Recorded data:

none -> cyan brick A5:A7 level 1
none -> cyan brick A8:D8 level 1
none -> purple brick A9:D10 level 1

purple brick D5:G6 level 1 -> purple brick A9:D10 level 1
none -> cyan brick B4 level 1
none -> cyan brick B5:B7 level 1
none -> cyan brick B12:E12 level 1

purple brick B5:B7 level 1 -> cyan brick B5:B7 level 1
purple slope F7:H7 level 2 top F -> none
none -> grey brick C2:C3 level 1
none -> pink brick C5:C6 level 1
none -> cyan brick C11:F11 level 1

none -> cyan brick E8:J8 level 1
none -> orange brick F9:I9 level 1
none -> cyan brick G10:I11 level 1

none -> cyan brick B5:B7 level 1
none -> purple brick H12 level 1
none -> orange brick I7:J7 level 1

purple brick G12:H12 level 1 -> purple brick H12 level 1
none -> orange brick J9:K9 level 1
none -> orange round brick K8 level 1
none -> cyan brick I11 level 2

§ **WHAT IS EXPECTED**
Filter on the word "purple": copy each matching line from the entries above.

§ **SOLUTION TO THIS PROBLEM**
none -> purple brick A9:D10 level 1
purple brick D5:G6 level 1 -> purple brick A9:D10 level 1
purple brick B5:B7 level 1 -> cyan brick B5:B7 level 1
purple slope F7:H7 level 2 top F -> none
none -> purple brick H12 level 1
purple brick G12:H12 level 1 -> purple brick H12 level 1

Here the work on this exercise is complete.